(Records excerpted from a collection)
= Beginning of Section =

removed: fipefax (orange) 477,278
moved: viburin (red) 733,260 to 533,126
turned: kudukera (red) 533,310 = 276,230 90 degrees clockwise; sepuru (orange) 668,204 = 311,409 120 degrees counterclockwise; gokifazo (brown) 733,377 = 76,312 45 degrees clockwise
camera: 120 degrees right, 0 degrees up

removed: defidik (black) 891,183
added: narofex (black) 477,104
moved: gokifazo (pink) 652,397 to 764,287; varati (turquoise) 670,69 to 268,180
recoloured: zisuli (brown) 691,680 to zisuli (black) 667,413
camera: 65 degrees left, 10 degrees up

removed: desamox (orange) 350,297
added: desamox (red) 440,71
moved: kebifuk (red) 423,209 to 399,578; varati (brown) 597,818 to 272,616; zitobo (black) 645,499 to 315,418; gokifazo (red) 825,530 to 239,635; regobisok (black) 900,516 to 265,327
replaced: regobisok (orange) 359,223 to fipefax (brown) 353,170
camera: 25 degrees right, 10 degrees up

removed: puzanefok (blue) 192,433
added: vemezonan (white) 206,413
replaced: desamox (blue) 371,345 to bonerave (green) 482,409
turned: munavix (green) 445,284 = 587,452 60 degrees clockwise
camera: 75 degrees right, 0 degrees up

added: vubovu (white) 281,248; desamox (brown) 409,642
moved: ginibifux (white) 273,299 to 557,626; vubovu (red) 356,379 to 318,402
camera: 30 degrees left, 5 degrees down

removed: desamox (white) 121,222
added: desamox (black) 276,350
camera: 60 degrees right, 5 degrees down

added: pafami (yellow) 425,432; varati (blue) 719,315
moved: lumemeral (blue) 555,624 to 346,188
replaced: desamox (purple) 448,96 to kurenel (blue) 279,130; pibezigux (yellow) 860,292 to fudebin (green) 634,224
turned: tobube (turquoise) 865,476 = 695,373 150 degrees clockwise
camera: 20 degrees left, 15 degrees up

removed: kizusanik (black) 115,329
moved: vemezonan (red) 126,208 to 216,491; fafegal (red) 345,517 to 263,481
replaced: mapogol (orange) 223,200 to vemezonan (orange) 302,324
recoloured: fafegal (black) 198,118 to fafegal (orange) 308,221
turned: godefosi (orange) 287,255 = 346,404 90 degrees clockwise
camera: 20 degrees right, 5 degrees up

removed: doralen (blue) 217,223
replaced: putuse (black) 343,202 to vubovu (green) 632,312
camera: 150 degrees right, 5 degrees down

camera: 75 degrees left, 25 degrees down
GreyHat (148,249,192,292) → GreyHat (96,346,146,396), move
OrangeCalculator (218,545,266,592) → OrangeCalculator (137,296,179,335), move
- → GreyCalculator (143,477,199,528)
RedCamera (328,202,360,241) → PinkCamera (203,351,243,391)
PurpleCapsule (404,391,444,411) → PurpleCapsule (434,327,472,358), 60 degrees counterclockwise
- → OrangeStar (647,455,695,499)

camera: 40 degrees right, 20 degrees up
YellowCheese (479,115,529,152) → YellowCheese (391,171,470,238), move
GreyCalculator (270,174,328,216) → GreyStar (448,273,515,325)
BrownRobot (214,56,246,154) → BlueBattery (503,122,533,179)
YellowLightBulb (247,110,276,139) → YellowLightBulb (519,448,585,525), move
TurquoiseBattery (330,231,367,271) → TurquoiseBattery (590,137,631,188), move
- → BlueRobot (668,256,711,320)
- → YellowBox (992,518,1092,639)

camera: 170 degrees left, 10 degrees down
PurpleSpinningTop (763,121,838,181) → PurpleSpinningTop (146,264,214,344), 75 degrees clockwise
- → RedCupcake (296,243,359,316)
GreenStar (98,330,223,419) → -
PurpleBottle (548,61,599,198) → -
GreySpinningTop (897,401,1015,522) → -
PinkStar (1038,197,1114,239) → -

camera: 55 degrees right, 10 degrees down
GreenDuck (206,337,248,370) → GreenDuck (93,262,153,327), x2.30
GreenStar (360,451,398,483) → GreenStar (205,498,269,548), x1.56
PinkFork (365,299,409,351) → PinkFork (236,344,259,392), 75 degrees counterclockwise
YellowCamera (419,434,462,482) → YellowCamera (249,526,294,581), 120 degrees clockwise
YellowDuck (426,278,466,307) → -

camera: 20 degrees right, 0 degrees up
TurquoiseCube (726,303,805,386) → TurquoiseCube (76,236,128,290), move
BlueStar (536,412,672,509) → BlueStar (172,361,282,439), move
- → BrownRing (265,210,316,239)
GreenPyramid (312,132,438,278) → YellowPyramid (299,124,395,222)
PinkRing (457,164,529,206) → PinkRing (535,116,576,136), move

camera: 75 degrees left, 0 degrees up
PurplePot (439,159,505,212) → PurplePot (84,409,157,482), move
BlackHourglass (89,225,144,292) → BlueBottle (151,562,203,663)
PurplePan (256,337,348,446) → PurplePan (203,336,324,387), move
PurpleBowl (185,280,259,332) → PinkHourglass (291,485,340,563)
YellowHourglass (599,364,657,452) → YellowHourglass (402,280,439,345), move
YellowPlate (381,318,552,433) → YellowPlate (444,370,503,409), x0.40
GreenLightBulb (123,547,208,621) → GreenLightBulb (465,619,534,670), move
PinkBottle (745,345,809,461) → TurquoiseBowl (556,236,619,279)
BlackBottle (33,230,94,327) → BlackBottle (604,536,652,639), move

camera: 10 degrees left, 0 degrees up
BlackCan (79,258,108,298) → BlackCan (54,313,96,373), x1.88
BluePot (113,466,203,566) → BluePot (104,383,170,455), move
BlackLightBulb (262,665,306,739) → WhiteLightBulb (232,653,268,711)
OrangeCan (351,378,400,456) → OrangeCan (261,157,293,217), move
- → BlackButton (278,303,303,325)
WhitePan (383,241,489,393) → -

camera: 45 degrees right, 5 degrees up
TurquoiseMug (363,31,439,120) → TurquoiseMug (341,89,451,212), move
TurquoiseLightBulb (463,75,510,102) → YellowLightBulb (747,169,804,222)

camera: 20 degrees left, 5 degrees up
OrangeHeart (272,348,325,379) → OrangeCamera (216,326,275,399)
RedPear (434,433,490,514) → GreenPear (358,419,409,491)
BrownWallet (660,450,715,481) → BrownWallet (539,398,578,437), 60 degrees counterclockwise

= End of Section =

Aim of the exercise:
Quote all of the entries verbatim.

Exercise answer:
removed: fipefax (orange) 477,278
moved: viburin (red) 733,260 to 533,126
turned: kudukera (red) 533,310 = 276,230 90 degrees clockwise; sepuru (orange) 668,204 = 311,409 120 degrees counterclockwise; gokifazo (brown) 733,377 = 76,312 45 degrees clockwise
camera: 120 degrees right, 0 degrees up

removed: defidik (black) 891,183
added: narofex (black) 477,104
moved: gokifazo (pink) 652,397 to 764,287; varati (turquoise) 670,69 to 268,180
recoloured: zisuli (brown) 691,680 to zisuli (black) 667,413
camera: 65 degrees left, 10 degrees up

removed: desamox (orange) 350,297
added: desamox (red) 440,71
moved: kebifuk (red) 423,209 to 399,578; varati (brown) 597,818 to 272,616; zitobo (black) 645,499 to 315,418; gokifazo (red) 825,530 to 239,635; regobisok (black) 900,516 to 265,327
replaced: regobisok (orange) 359,223 to fipefax (brown) 353,170
camera: 25 degrees right, 10 degrees up

removed: puzanefok (blue) 192,433
added: vemezonan (white) 206,413
replaced: desamox (blue) 371,345 to bonerave (green) 482,409
turned: munavix (green) 445,284 = 587,452 60 degrees clockwise
camera: 75 degrees right, 0 degrees up

added: vubovu (white) 281,248; desamox (brown) 409,642
moved: ginibifux (white) 273,299 to 557,626; vubovu (red) 356,379 to 318,402
camera: 30 degrees left, 5 degrees down

removed: desamox (white) 121,222
added: desamox (black) 276,350
camera: 60 degrees right, 5 degrees down

added: pafami (yellow) 425,432; varati (blue) 719,315
moved: lumemeral (blue) 555,624 to 346,188
replaced: desamox (purple) 448,96 to kurenel (blue) 279,130; pibezigux (yellow) 860,292 to fudebin (green) 634,224
turned: tobube (turquoise) 865,476 = 695,373 150 degrees clockwise
camera: 20 degrees left, 15 degrees up

removed: kizusanik (black) 115,329
moved: vemezonan (red) 126,208 to 216,491; fafegal (red) 345,517 to 263,481
replaced: mapogol (orange) 223,200 to vemezonan (orange) 302,324
recoloured: fafegal (black) 198,118 to fafegal (orange) 308,221
turned: godefosi (orange) 287,255 = 346,404 90 degrees clockwise
camera: 20 degrees right, 5 degrees up

removed: doralen (blue) 217,223
replaced: putuse (black) 343,202 to vubovu (green) 632,312
camera: 150 degrees right, 5 degrees down

camera: 75 degrees left, 25 degrees down
GreyHat (148,249,192,292) → GreyHat (96,346,146,396), move
OrangeCalculator (218,545,266,592) → OrangeCalculator (137,296,179,335), move
- → GreyCalculator (143,477,199,528)
RedCamera (328,202,360,241) → PinkCamera (203,351,243,391)
PurpleCapsule (404,391,444,411) → PurpleCapsule (434,327,472,358), 60 degrees counterclockwise
- → OrangeStar (647,455,695,499)

camera: 40 degrees right, 20 degrees up
YellowCheese (479,115,529,152) → YellowCheese (391,171,470,238), move
GreyCalculator (270,174,328,216) → GreyStar (448,273,515,325)
BrownRobot (214,56,246,154) → BlueBattery (503,122,533,179)
YellowLightBulb (247,110,276,139) → YellowLightBulb (519,448,585,525), move
TurquoiseBattery (330,231,367,271) → TurquoiseBattery (590,137,631,188), move
- → BlueRobot (668,256,711,320)
- → YellowBox (992,518,1092,639)

camera: 170 degrees left, 10 degrees down
PurpleSpinningTop (763,121,838,181) → PurpleSpinningTop (146,264,214,344), 75 degrees clockwise
- → RedCupcake (296,243,359,316)
GreenStar (98,330,223,419) → -
PurpleBottle (548,61,599,198) → -
GreySpinningTop (897,401,1015,522) → -
PinkStar (1038,197,1114,239) → -

camera: 55 degrees right, 10 degrees down
GreenDuck (206,337,248,370) → GreenDuck (93,262,153,327), x2.30
GreenStar (360,451,398,483) → GreenStar (205,498,269,548), x1.56
PinkFork (365,299,409,351) → PinkFork (236,344,259,392), 75 degrees counterclockwise
YellowCamera (419,434,462,482) → YellowCamera (249,526,294,581), 120 degrees clockwise
YellowDuck (426,278,466,307) → -

camera: 20 degrees right, 0 degrees up
TurquoiseCube (726,303,805,386) → TurquoiseCube (76,236,128,290), move
BlueStar (536,412,672,509) → BlueStar (172,361,282,439), move
- → BrownRing (265,210,316,239)
GreenPyramid (312,132,438,278) → YellowPyramid (299,124,395,222)
PinkRing (457,164,529,206) → PinkRing (535,116,576,136), move

camera: 75 degrees left, 0 degrees up
PurplePot (439,159,505,212) → PurplePot (84,409,157,482), move
BlackHourglass (89,225,144,292) → BlueBottle (151,562,203,663)
PurplePan (256,337,348,446) → PurplePan (203,336,324,387), move
PurpleBowl (185,280,259,332) → PinkHourglass (291,485,340,563)
YellowHourglass (599,364,657,452) → YellowHourglass (402,280,439,345), move
YellowPlate (381,318,552,433) → YellowPlate (444,370,503,409), x0.40
GreenLightBulb (123,547,208,621) → GreenLightBulb (465,619,534,670), move
PinkBottle (745,345,809,461) → TurquoiseBowl (556,236,619,279)
BlackBottle (33,230,94,327) → BlackBottle (604,536,652,639), move

camera: 10 degrees left, 0 degrees up
BlackCan (79,258,108,298) → BlackCan (54,313,96,373), x1.88
BluePot (113,466,203,566) → BluePot (104,383,170,455), move
BlackLightBulb (262,665,306,739) → WhiteLightBulb (232,653,268,711)
OrangeCan (351,378,400,456) → OrangeCan (261,157,293,217), move
- → BlackButton (278,303,303,325)
WhitePan (383,241,489,393) → -

camera: 45 degrees right, 5 degrees up
TurquoiseMug (363,31,439,120) → TurquoiseMug (341,89,451,212), move
TurquoiseLightBulb (463,75,510,102) → YellowLightBulb (747,169,804,222)

camera: 20 degrees left, 5 degrees up
OrangeHeart (272,348,325,379) → OrangeCamera (216,326,275,399)
RedPear (434,433,490,514) → GreenPear (358,419,409,491)
BrownWallet (660,450,715,481) → BrownWallet (539,398,578,437), 60 degrees counterclockwise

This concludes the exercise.